** Opening Exercise data block **
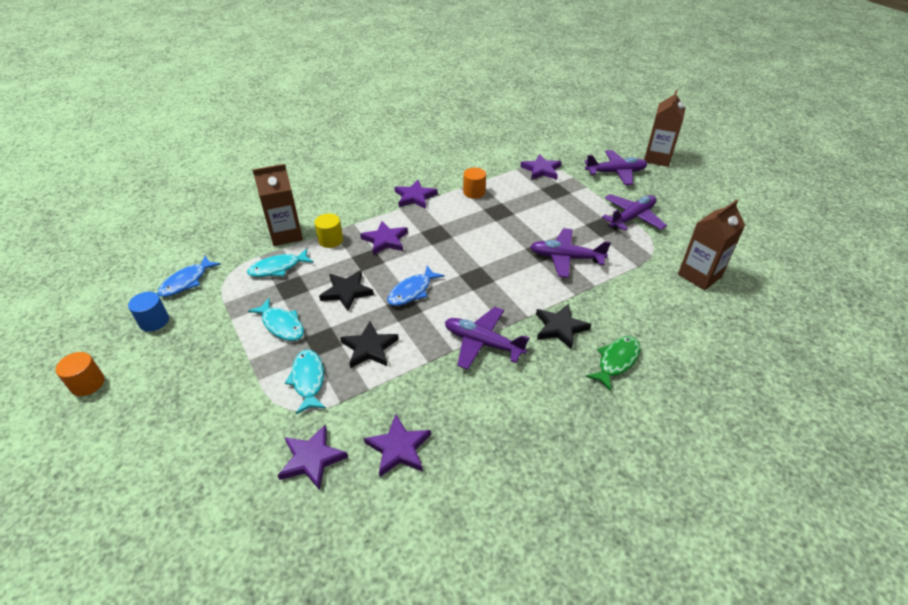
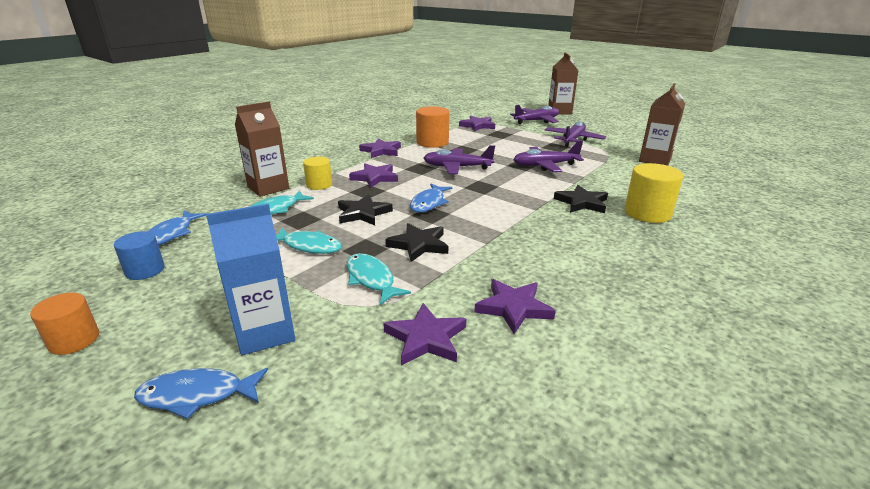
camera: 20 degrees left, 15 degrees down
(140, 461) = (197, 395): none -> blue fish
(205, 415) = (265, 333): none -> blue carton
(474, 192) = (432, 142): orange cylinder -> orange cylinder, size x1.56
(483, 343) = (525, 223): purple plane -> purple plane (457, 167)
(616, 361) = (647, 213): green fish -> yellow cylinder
** Closing Exercise data block **
## Work task
From the first line to the last, set down the records word for word and drop the images.

## Answer to the problem
camera: 20 degrees left, 15 degrees down
(140, 461) = (197, 395): none -> blue fish
(205, 415) = (265, 333): none -> blue carton
(474, 192) = (432, 142): orange cylinder -> orange cylinder, size x1.56
(483, 343) = (525, 223): purple plane -> purple plane (457, 167)
(616, 361) = (647, 213): green fish -> yellow cylinder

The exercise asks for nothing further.